(EXERCISE INSTRUCTIONS): Write out again only the lines that run from the start of the entries to the line containing "green hexagon: (370, 469)", both included.

(INFORMATION):
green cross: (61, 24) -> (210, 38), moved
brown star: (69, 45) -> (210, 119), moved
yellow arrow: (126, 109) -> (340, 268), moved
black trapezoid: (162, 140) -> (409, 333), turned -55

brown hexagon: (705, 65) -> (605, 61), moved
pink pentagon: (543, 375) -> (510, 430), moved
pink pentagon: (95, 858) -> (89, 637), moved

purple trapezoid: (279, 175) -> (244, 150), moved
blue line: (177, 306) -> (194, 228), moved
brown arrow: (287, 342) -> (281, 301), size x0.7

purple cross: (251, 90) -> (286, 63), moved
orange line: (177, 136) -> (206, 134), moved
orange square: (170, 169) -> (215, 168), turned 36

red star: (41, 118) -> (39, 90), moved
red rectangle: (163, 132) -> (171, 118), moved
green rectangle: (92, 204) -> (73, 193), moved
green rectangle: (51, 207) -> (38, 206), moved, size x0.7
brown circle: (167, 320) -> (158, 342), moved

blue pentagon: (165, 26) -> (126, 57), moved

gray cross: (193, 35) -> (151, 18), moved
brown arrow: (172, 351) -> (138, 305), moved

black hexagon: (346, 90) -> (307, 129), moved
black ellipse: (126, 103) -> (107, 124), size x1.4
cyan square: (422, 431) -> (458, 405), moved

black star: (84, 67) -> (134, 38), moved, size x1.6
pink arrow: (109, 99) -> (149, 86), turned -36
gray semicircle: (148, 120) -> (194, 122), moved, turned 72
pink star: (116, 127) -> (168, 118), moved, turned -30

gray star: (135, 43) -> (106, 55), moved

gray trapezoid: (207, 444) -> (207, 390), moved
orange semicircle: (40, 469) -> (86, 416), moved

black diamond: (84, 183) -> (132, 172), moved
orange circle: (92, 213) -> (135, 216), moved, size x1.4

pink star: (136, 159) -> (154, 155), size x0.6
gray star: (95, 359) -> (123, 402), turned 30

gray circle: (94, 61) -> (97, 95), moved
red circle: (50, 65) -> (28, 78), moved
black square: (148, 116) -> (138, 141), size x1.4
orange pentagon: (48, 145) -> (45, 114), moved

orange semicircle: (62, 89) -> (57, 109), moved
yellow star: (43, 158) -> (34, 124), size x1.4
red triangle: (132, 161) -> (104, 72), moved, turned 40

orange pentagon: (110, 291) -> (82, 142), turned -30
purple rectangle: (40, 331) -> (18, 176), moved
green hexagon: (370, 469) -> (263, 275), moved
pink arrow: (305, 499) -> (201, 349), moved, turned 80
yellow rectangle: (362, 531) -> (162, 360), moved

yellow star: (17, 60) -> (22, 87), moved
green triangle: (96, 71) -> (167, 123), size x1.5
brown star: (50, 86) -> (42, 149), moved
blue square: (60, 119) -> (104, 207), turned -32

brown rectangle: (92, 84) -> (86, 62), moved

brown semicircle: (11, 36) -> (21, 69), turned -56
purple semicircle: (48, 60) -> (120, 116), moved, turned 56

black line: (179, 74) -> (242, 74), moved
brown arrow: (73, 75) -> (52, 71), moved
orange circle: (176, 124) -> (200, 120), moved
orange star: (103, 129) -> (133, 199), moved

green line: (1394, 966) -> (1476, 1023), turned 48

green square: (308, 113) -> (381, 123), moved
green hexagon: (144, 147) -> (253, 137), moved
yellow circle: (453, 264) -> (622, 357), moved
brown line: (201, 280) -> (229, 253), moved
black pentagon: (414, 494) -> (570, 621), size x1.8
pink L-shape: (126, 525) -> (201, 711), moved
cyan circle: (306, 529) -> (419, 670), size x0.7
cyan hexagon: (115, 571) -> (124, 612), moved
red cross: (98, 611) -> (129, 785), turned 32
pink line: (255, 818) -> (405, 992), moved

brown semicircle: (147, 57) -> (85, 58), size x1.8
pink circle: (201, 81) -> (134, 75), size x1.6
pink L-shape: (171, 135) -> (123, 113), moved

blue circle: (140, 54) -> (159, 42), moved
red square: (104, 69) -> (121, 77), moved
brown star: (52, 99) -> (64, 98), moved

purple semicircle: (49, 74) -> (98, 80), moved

(YOUR RESPONSE):
green cross: (61, 24) -> (210, 38), moved
brown star: (69, 45) -> (210, 119), moved
yellow arrow: (126, 109) -> (340, 268), moved
black trapezoid: (162, 140) -> (409, 333), turned -55

brown hexagon: (705, 65) -> (605, 61), moved
pink pentagon: (543, 375) -> (510, 430), moved
pink pentagon: (95, 858) -> (89, 637), moved

purple trapezoid: (279, 175) -> (244, 150), moved
blue line: (177, 306) -> (194, 228), moved
brown arrow: (287, 342) -> (281, 301), size x0.7

purple cross: (251, 90) -> (286, 63), moved
orange line: (177, 136) -> (206, 134), moved
orange square: (170, 169) -> (215, 168), turned 36

red star: (41, 118) -> (39, 90), moved
red rectangle: (163, 132) -> (171, 118), moved
green rectangle: (92, 204) -> (73, 193), moved
green rectangle: (51, 207) -> (38, 206), moved, size x0.7
brown circle: (167, 320) -> (158, 342), moved

blue pentagon: (165, 26) -> (126, 57), moved

gray cross: (193, 35) -> (151, 18), moved
brown arrow: (172, 351) -> (138, 305), moved

black hexagon: (346, 90) -> (307, 129), moved
black ellipse: (126, 103) -> (107, 124), size x1.4
cyan square: (422, 431) -> (458, 405), moved

black star: (84, 67) -> (134, 38), moved, size x1.6
pink arrow: (109, 99) -> (149, 86), turned -36
gray semicircle: (148, 120) -> (194, 122), moved, turned 72
pink star: (116, 127) -> (168, 118), moved, turned -30

gray star: (135, 43) -> (106, 55), moved

gray trapezoid: (207, 444) -> (207, 390), moved
orange semicircle: (40, 469) -> (86, 416), moved

black diamond: (84, 183) -> (132, 172), moved
orange circle: (92, 213) -> (135, 216), moved, size x1.4

pink star: (136, 159) -> (154, 155), size x0.6
gray star: (95, 359) -> (123, 402), turned 30

gray circle: (94, 61) -> (97, 95), moved
red circle: (50, 65) -> (28, 78), moved
black square: (148, 116) -> (138, 141), size x1.4
orange pentagon: (48, 145) -> (45, 114), moved

orange semicircle: (62, 89) -> (57, 109), moved
yellow star: (43, 158) -> (34, 124), size x1.4
red triangle: (132, 161) -> (104, 72), moved, turned 40

orange pentagon: (110, 291) -> (82, 142), turned -30
purple rectangle: (40, 331) -> (18, 176), moved
green hexagon: (370, 469) -> (263, 275), moved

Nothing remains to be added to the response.